» **RECORDS FOR THIS TASK**:
☆ ☆ ☆ ☆ ☆

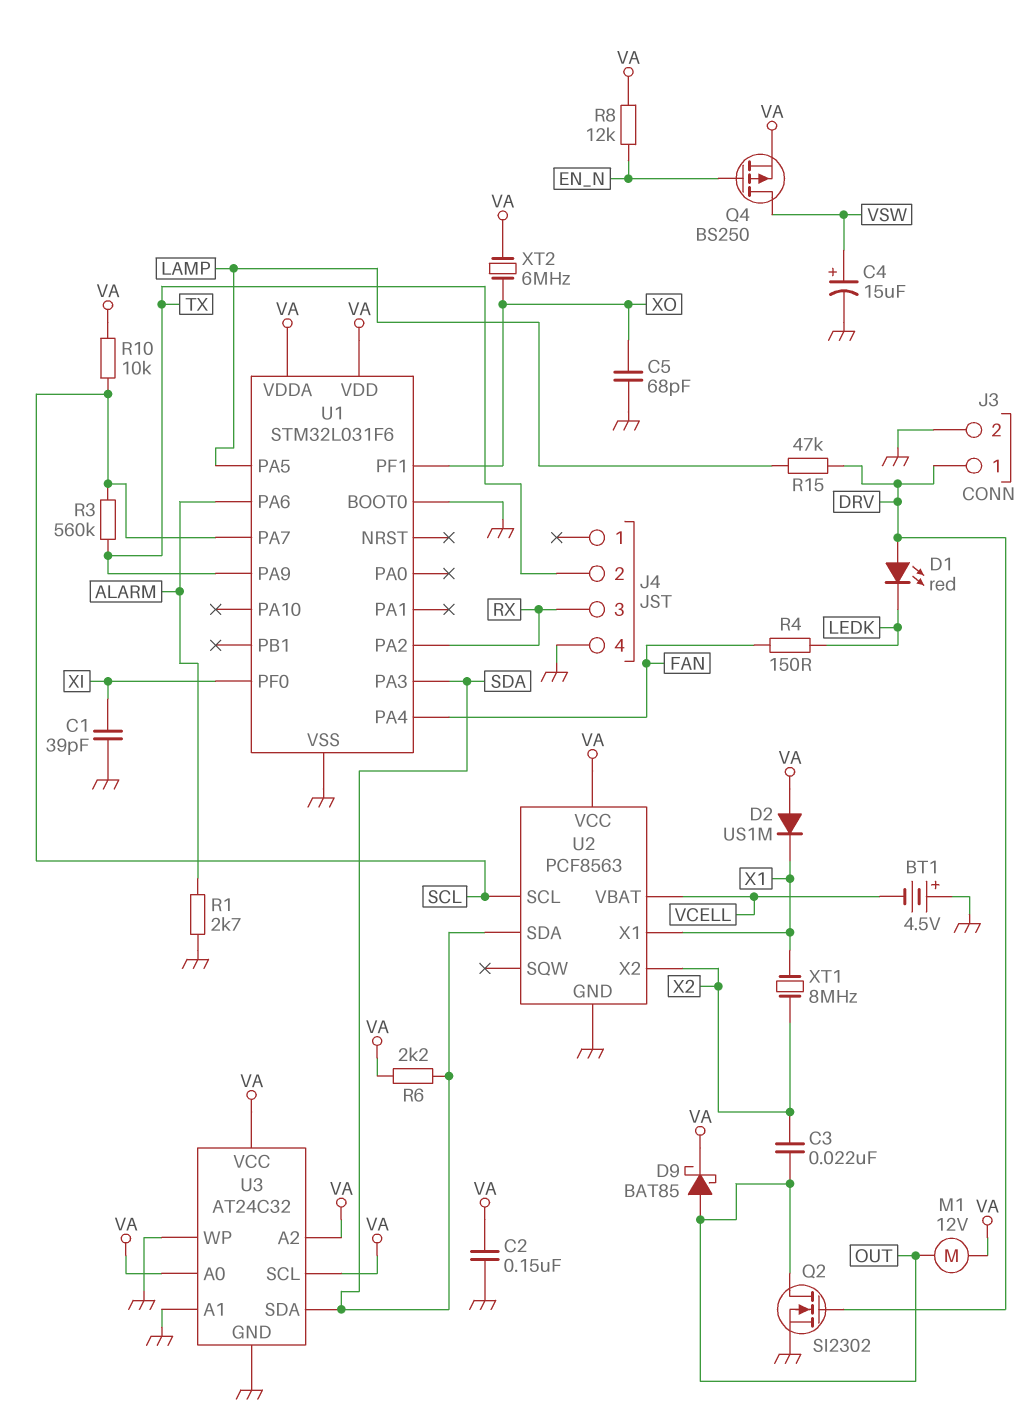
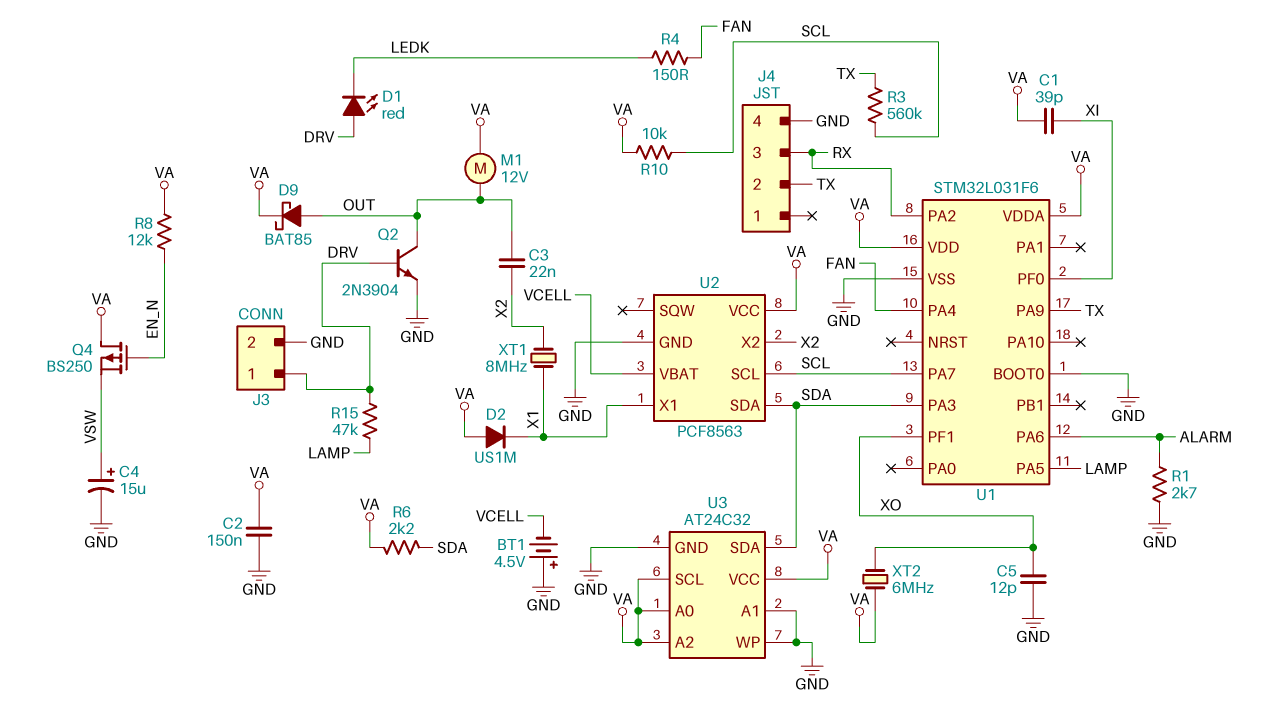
C1: 39pF (GND, XI) -> 39pF (VA, XI)
C5: 68pF (GND, XO) -> 12pF (GND, XO)
Q2: NMOS SI2302 (G DRV, D OUT, S GND) -> NPN 2N3904 (B DRV, C OUT, E GND)
Q4: PMOS BS250 (G EN_N, D VSW, S VA) -> PMOS BS250 (G EN_N, D VA, S VSW)

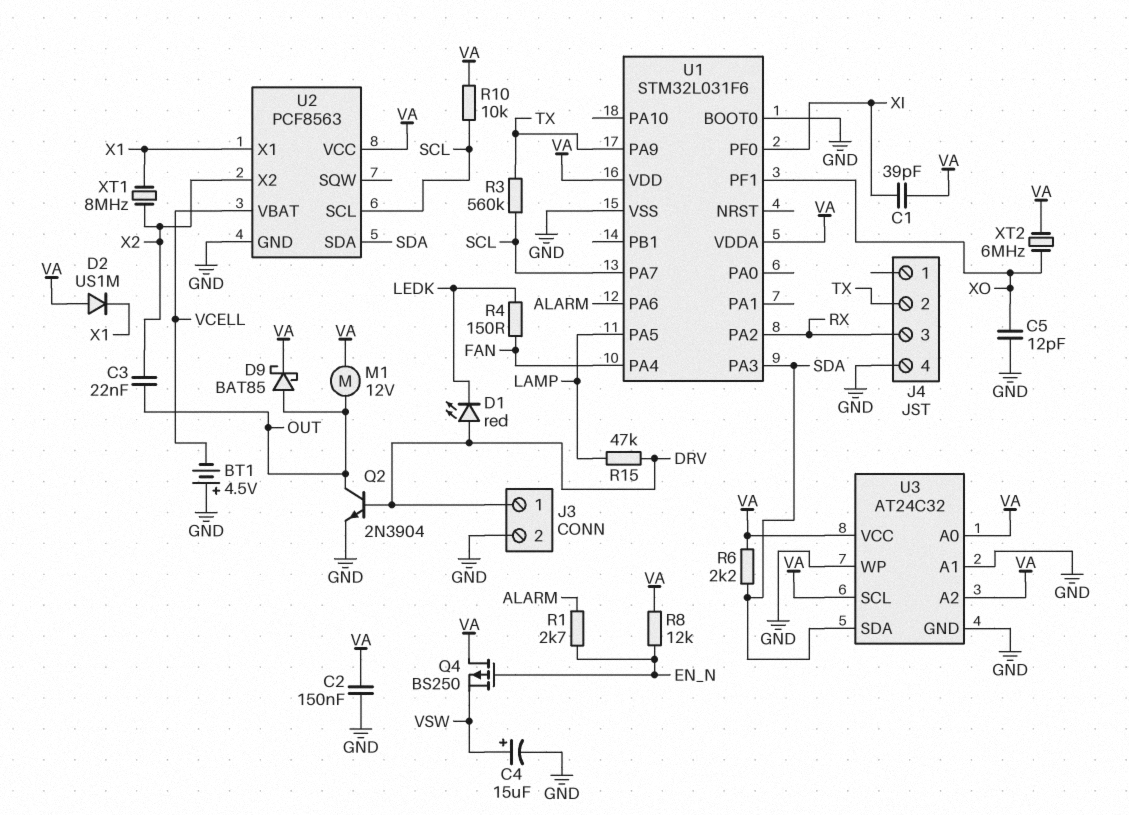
R1: 2.7k (ALARM, GND) -> 2.7k (ALARM, EN_N)

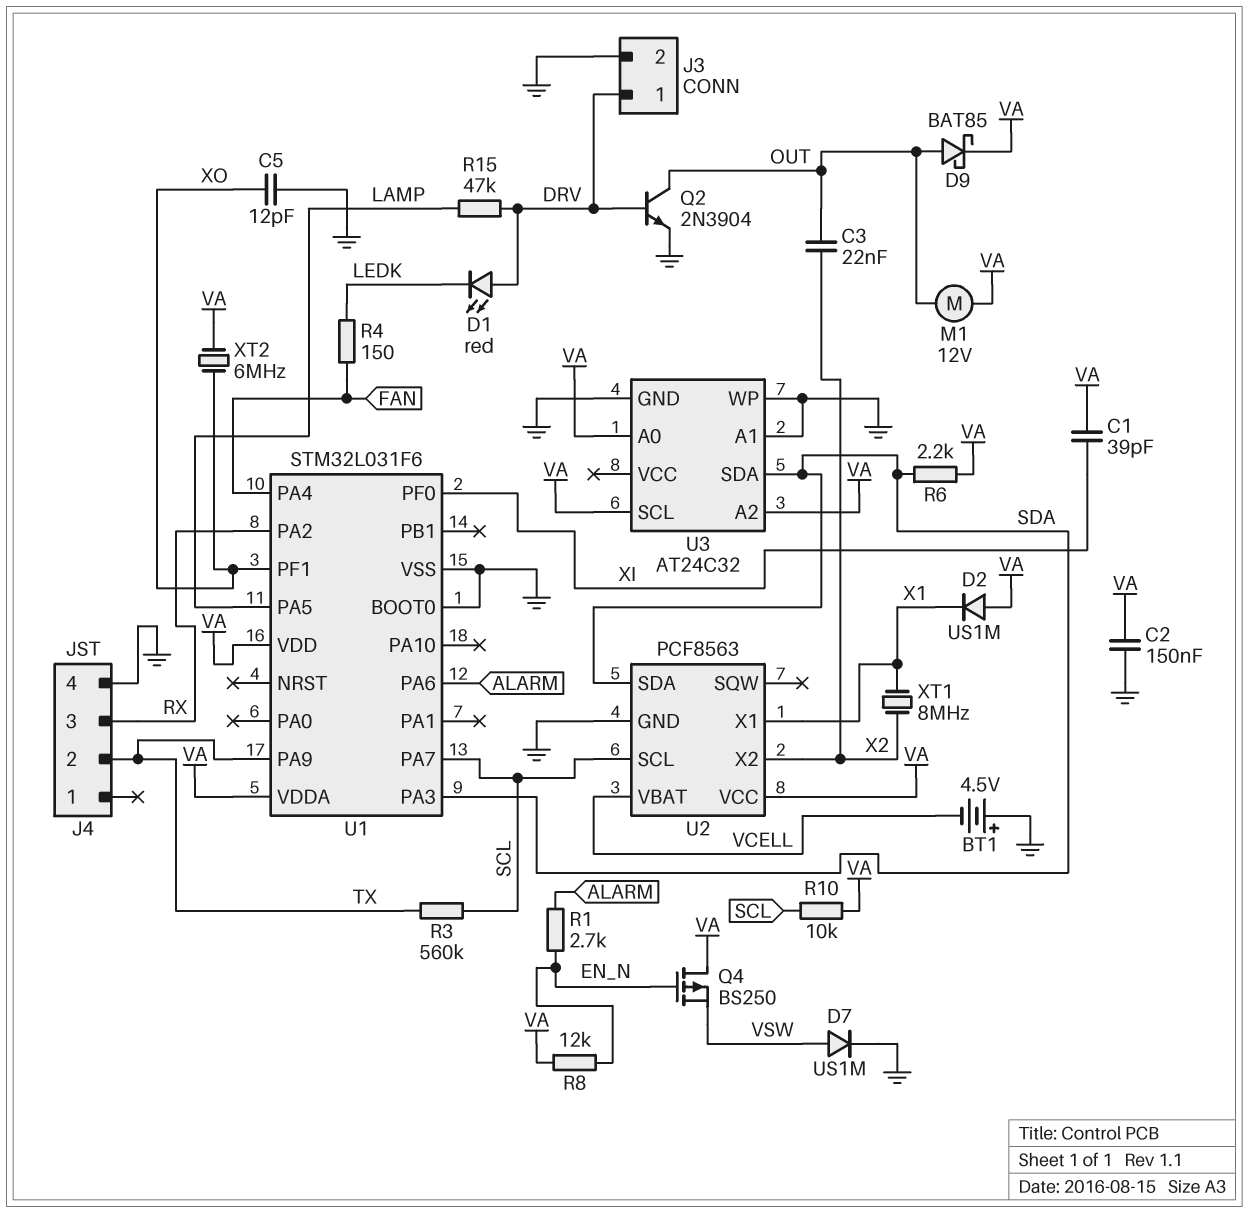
C4: 15uF (plus VSW, minus GND) -> none
D7: none -> diode US1M (A VSW, K GND)
U3 pin VCC: VA -> none

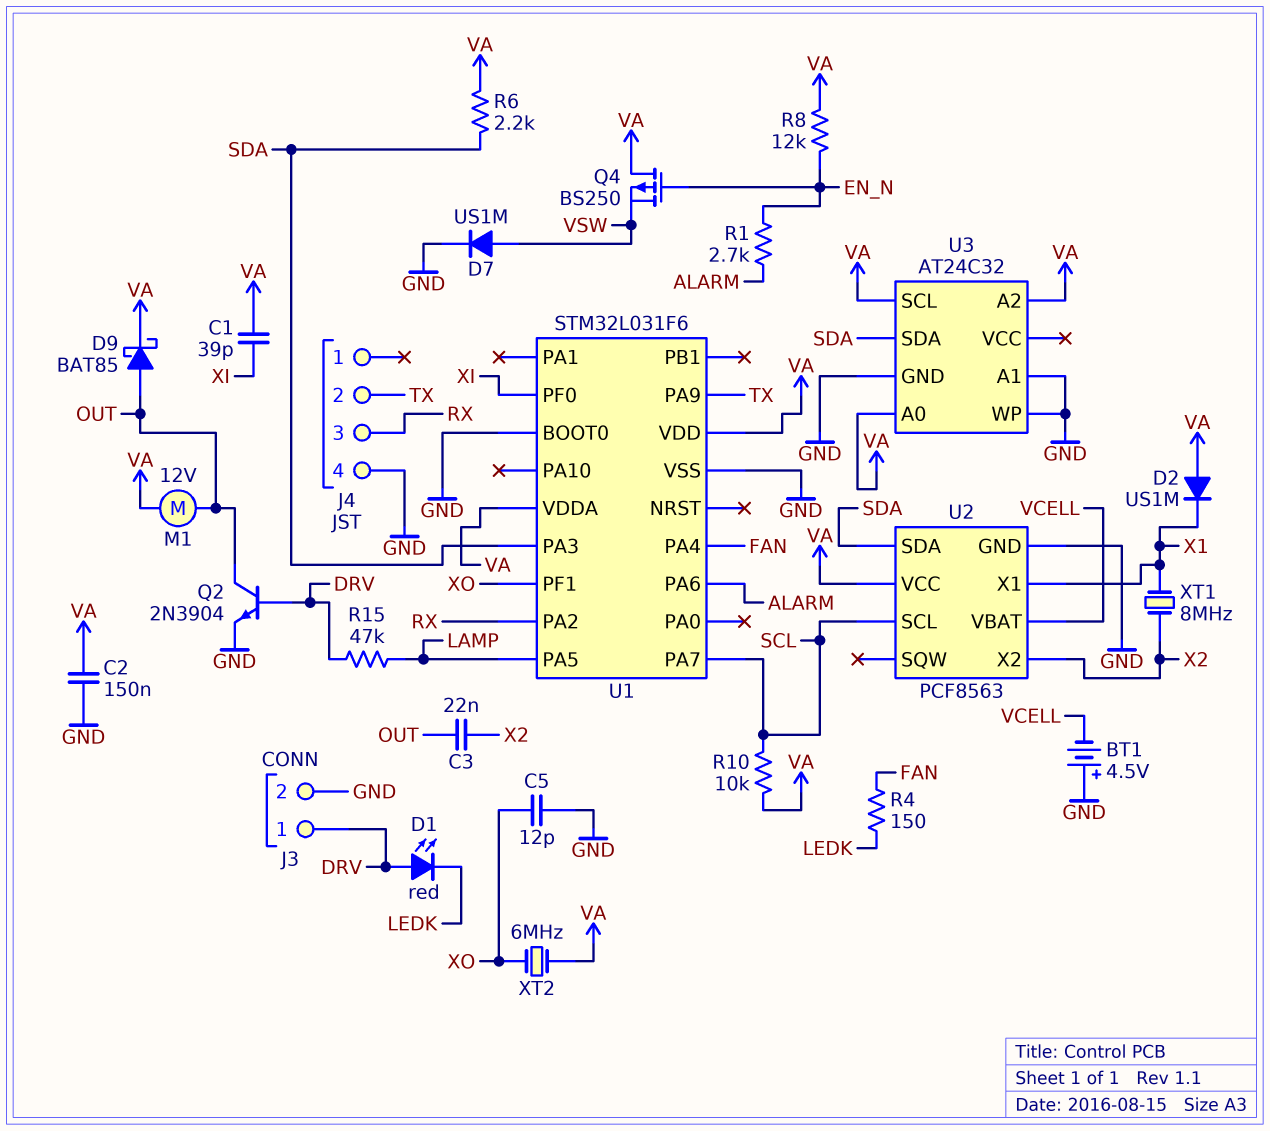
R3: 560k (SCL, TX) -> none

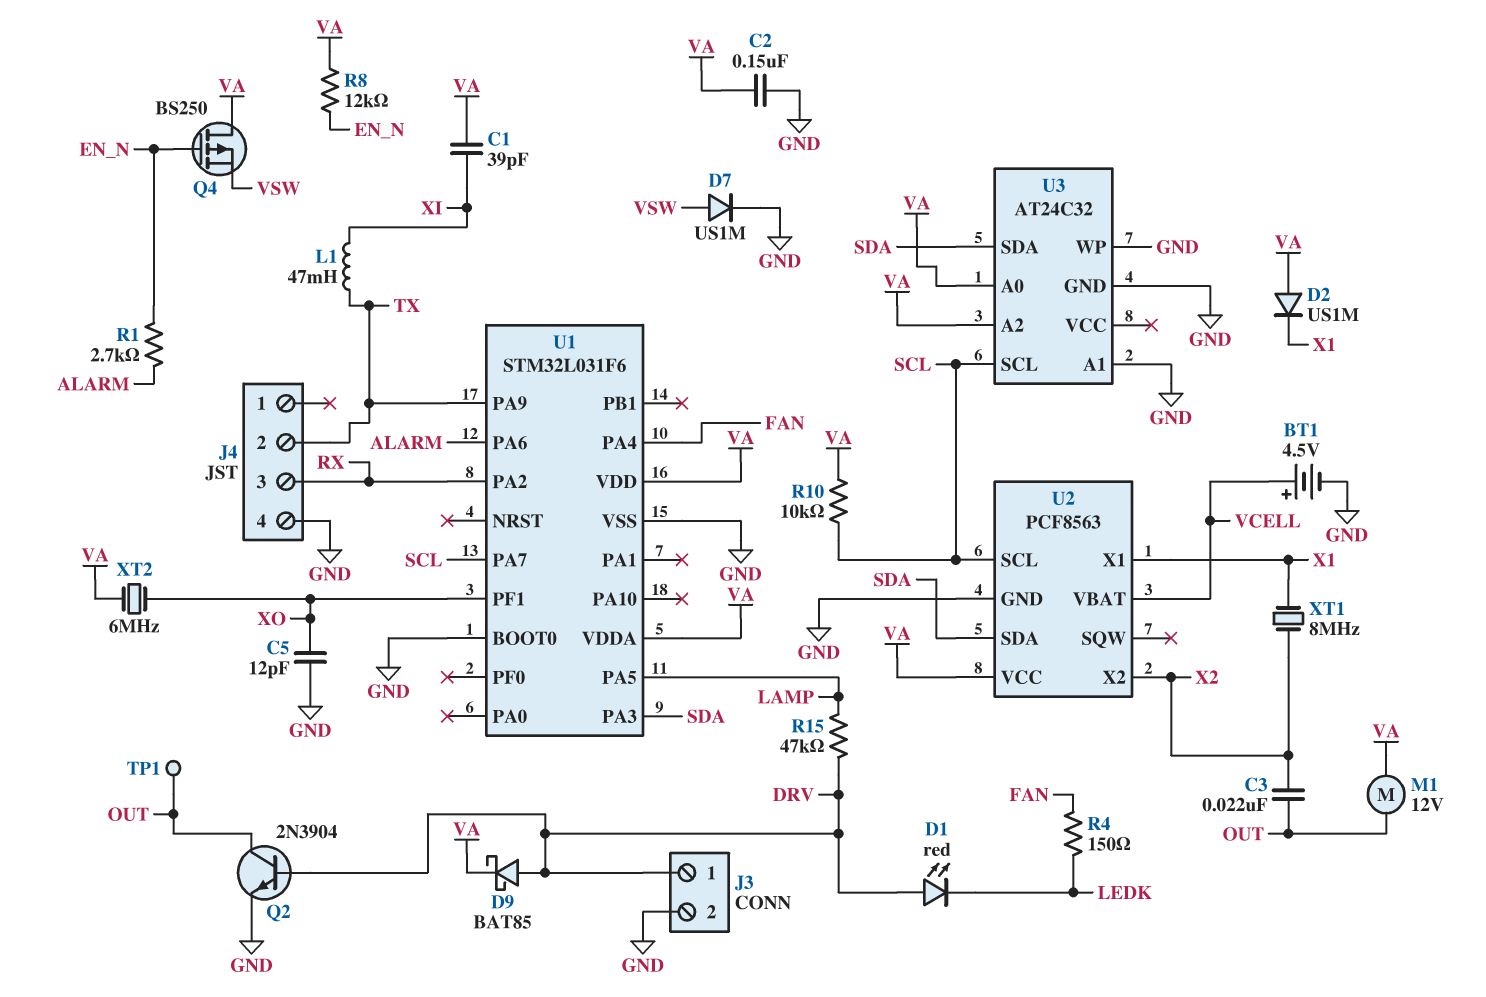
BT1: 4.5V (plus GND, minus VCELL) -> 4.5V (plus VCELL, minus GND)
D9: schottky BAT85 (A OUT, K VA) -> schottky BAT85 (A DRV, K VA)
L1: none -> 47mH (TX, XI)
R6: 2.2k (SDA, VA) -> none
TP1: none -> test point (OUT)
U1 pin PF0: XI -> none
U3 pin SCL: VA -> SCL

☆ ☆ ☆ ☆ ☆

» **DIRECTIONS FOR THIS TASK**: Restate the records word for word, omitting images.

» **ANSWER SPACE**:
C1: 39pF (GND, XI) -> 39pF (VA, XI)
C5: 68pF (GND, XO) -> 12pF (GND, XO)
Q2: NMOS SI2302 (G DRV, D OUT, S GND) -> NPN 2N3904 (B DRV, C OUT, E GND)
Q4: PMOS BS250 (G EN_N, D VSW, S VA) -> PMOS BS250 (G EN_N, D VA, S VSW)

R1: 2.7k (ALARM, GND) -> 2.7k (ALARM, EN_N)

C4: 15uF (plus VSW, minus GND) -> none
D7: none -> diode US1M (A VSW, K GND)
U3 pin VCC: VA -> none

R3: 560k (SCL, TX) -> none

BT1: 4.5V (plus GND, minus VCELL) -> 4.5V (plus VCELL, minus GND)
D9: schottky BAT85 (A OUT, K VA) -> schottky BAT85 (A DRV, K VA)
L1: none -> 47mH (TX, XI)
R6: 2.2k (SDA, VA) -> none
TP1: none -> test point (OUT)
U1 pin PF0: XI -> none
U3 pin SCL: VA -> SCL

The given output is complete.